Problem to solve ▸
Your response should consist solely of the lines from the one containing "pink cone H7 level 1 -> cyan cone H7 level 1" through the final line of the entries, repeated exactly.

Given records section start

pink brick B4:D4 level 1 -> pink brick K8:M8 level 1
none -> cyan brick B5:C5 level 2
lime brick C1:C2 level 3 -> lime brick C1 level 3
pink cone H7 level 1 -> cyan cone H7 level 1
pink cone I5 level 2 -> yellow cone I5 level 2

Given records section end

Written solution ▸
pink cone H7 level 1 -> cyan cone H7 level 1
pink cone I5 level 2 -> yellow cone I5 level 2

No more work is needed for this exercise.